(Beginning of Records to use)

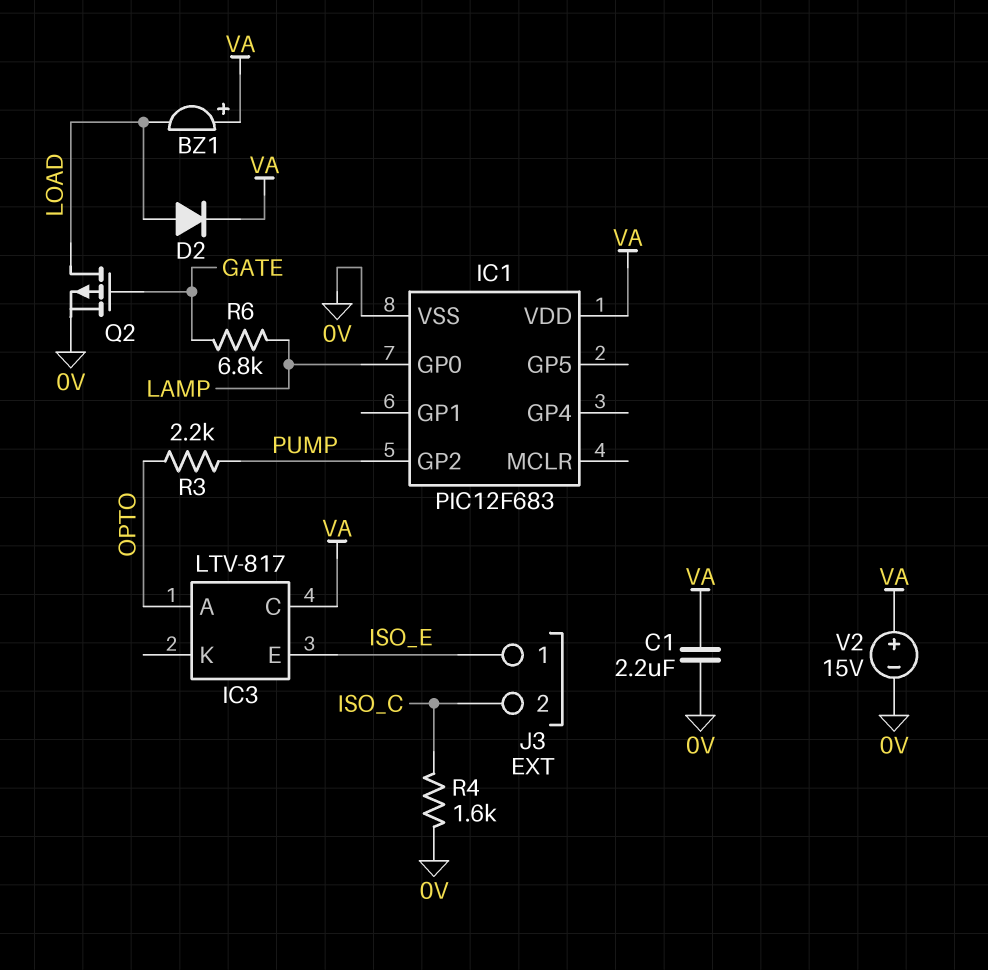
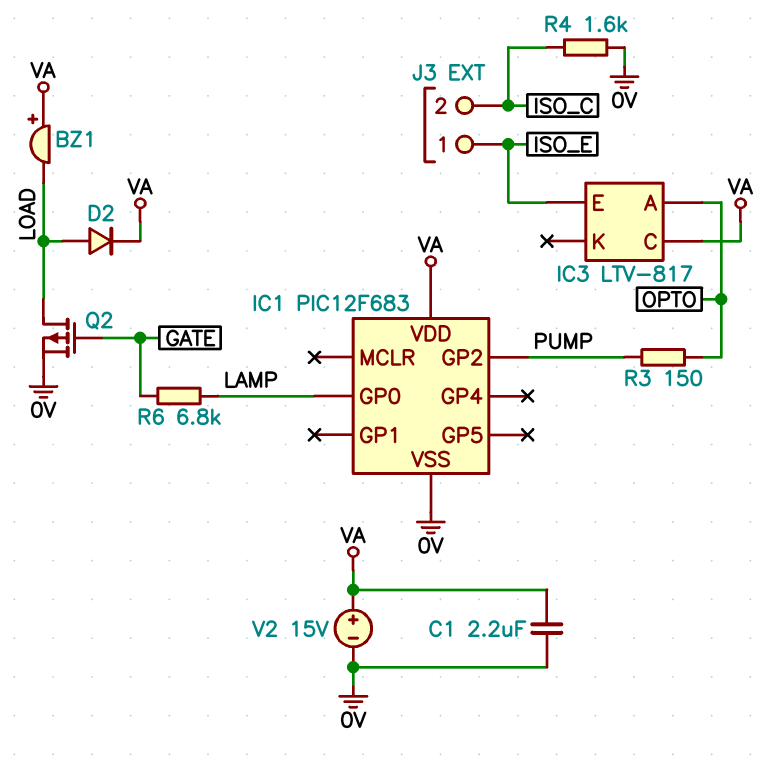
R3: 2.2k (OPTO, PUMP) -> 150 (OPTO, PUMP)

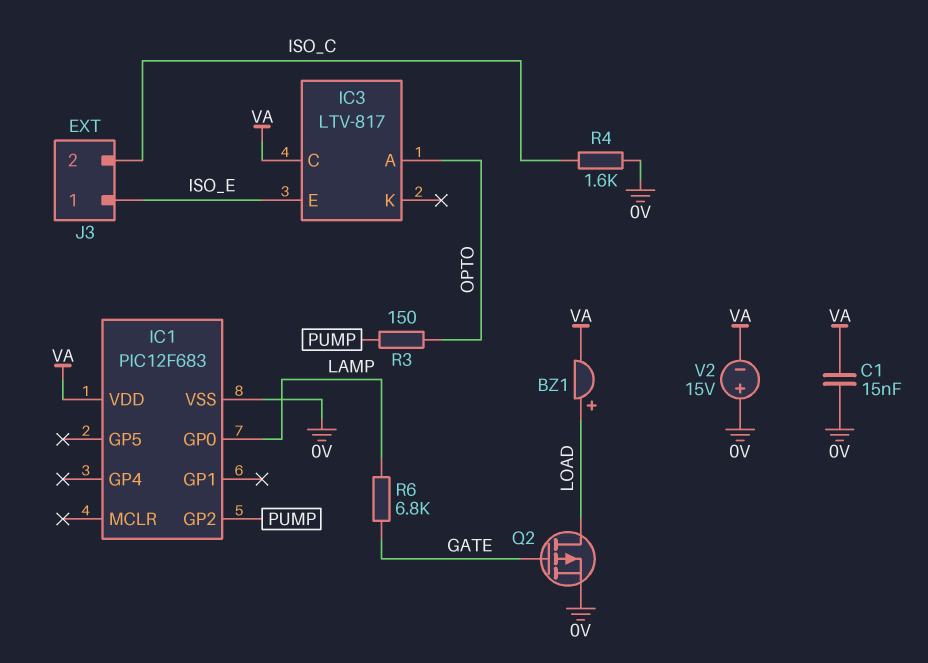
BZ1: buzzer (plus VA, minus LOAD) -> buzzer (plus LOAD, minus VA)
C1: 2.2uF (0V, VA) -> 15nF (0V, VA)
D2: diode (A LOAD, K VA) -> none
V2: 15V (plus VA, minus 0V) -> 15V (plus 0V, minus VA)

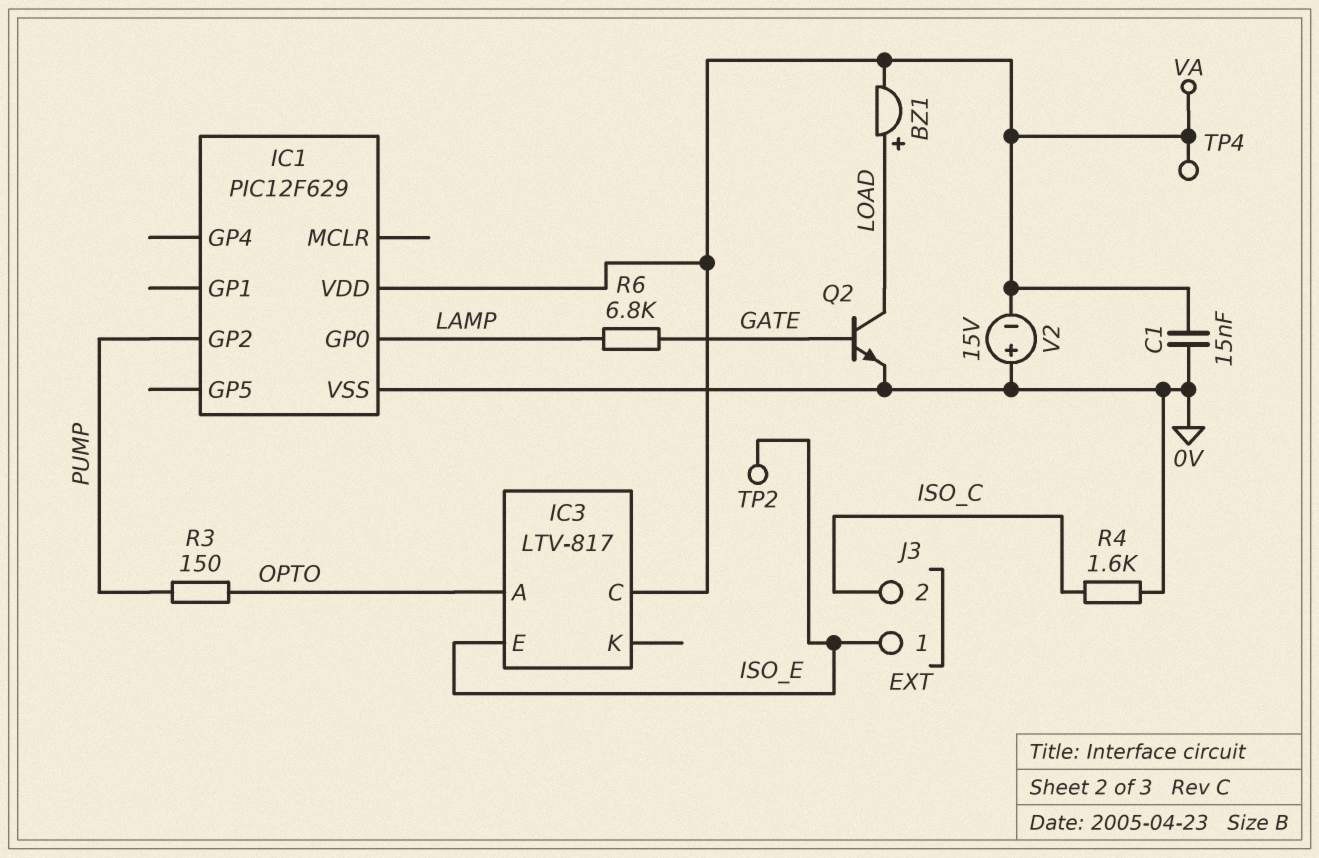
IC1: PIC12F683 -> PIC12F629
Q2: PMOS (G GATE, D LOAD, S 0V) -> NPN (B GATE, C LOAD, E 0V)
TP2: none -> test point (ISO_E)
TP4: none -> test point (VA)

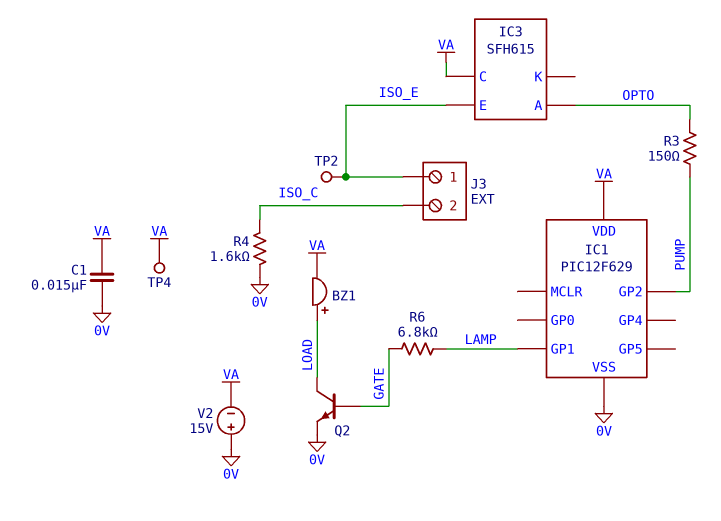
IC1 pin GP0: LAMP -> none
IC1 pin GP1: none -> LAMP
IC3: LTV-817 -> SFH615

(End of Records to use)

**Action item**
Reproduce, without alteration and without pictures, only those lines that lie between the first line of the entries above and the line containing "IC1 pin GP1: none -> LAMP", both of them included.

**Response below**
R3: 2.2k (OPTO, PUMP) -> 150 (OPTO, PUMP)

BZ1: buzzer (plus VA, minus LOAD) -> buzzer (plus LOAD, minus VA)
C1: 2.2uF (0V, VA) -> 15nF (0V, VA)
D2: diode (A LOAD, K VA) -> none
V2: 15V (plus VA, minus 0V) -> 15V (plus 0V, minus VA)

IC1: PIC12F683 -> PIC12F629
Q2: PMOS (G GATE, D LOAD, S 0V) -> NPN (B GATE, C LOAD, E 0V)
TP2: none -> test point (ISO_E)
TP4: none -> test point (VA)

IC1 pin GP0: LAMP -> none
IC1 pin GP1: none -> LAMP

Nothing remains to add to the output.